-- THE TASK --
Every entry in the data that follows should come back exactly, pictures aside.
*** Opening of DATA FOR PROCESSING ***
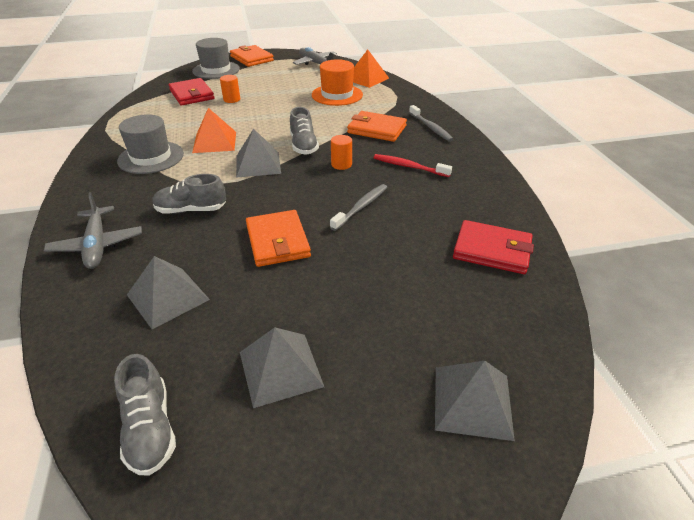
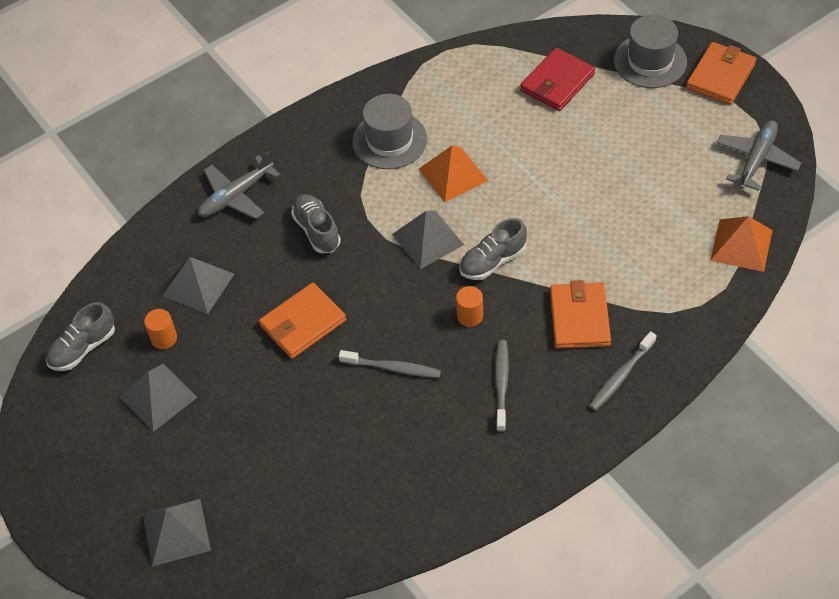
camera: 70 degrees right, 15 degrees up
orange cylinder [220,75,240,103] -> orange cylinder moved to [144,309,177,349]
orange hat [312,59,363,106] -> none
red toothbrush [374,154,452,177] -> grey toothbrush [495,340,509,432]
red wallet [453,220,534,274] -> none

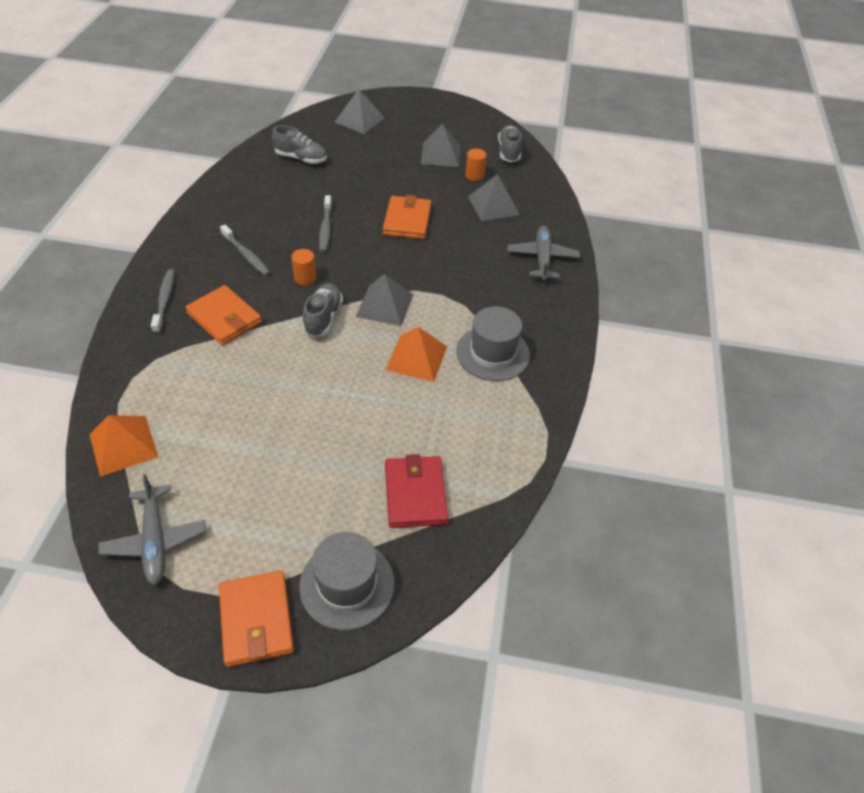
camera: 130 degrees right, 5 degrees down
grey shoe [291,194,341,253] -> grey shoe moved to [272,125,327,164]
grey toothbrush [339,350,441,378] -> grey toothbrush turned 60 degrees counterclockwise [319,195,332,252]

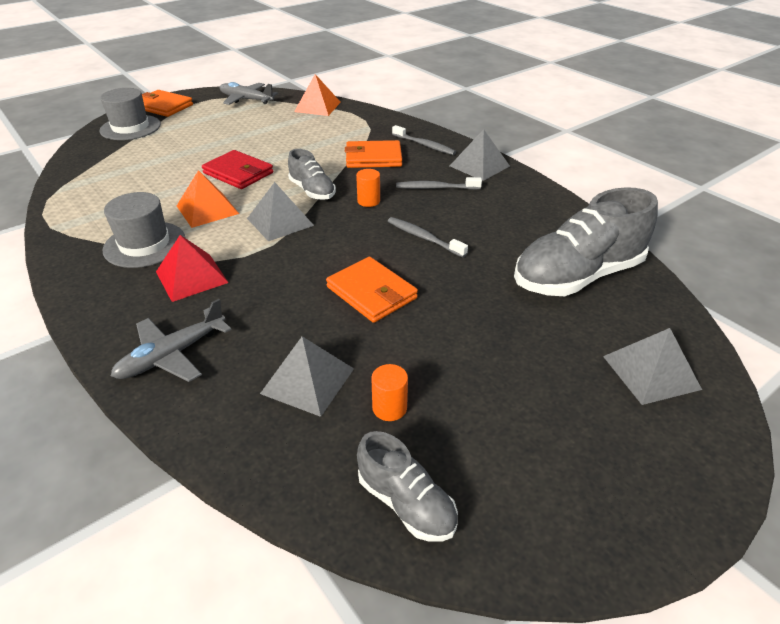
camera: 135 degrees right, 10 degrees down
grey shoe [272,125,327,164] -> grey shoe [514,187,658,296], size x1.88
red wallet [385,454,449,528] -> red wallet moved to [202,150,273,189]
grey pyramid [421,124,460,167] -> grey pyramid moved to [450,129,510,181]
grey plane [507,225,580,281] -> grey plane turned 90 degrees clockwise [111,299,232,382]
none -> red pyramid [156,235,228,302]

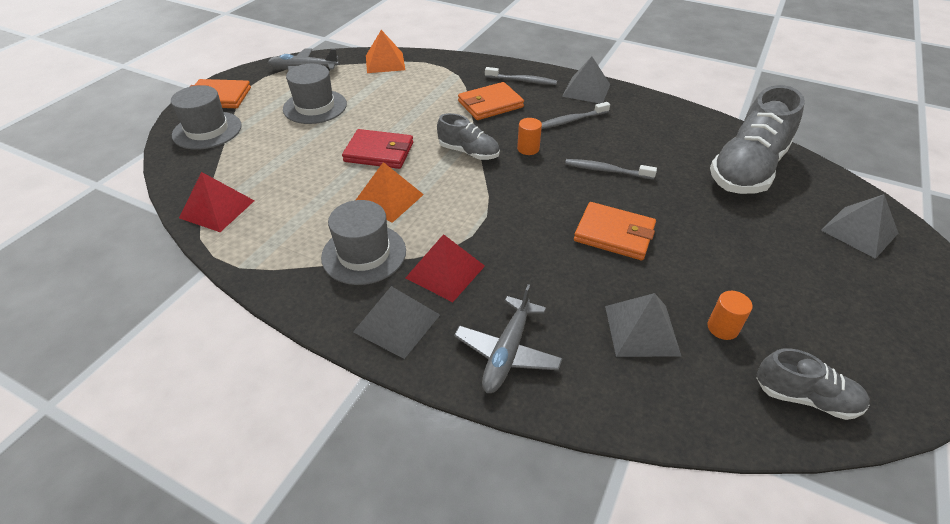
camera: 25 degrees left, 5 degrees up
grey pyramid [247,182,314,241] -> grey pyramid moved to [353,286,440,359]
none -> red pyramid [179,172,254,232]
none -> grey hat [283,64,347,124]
*** Close of DATA FOR PROCESSING ***
-- EXPECTED ANSWER --
camera: 70 degrees right, 15 degrees up
orange cylinder [220,75,240,103] -> orange cylinder moved to [144,309,177,349]
orange hat [312,59,363,106] -> none
red toothbrush [374,154,452,177] -> grey toothbrush [495,340,509,432]
red wallet [453,220,534,274] -> none

camera: 130 degrees right, 5 degrees down
grey shoe [291,194,341,253] -> grey shoe moved to [272,125,327,164]
grey toothbrush [339,350,441,378] -> grey toothbrush turned 60 degrees counterclockwise [319,195,332,252]

camera: 135 degrees right, 10 degrees down
grey shoe [272,125,327,164] -> grey shoe [514,187,658,296], size x1.88
red wallet [385,454,449,528] -> red wallet moved to [202,150,273,189]
grey pyramid [421,124,460,167] -> grey pyramid moved to [450,129,510,181]
grey plane [507,225,580,281] -> grey plane turned 90 degrees clockwise [111,299,232,382]
none -> red pyramid [156,235,228,302]

camera: 25 degrees left, 5 degrees up
grey pyramid [247,182,314,241] -> grey pyramid moved to [353,286,440,359]
none -> red pyramid [179,172,254,232]
none -> grey hat [283,64,347,124]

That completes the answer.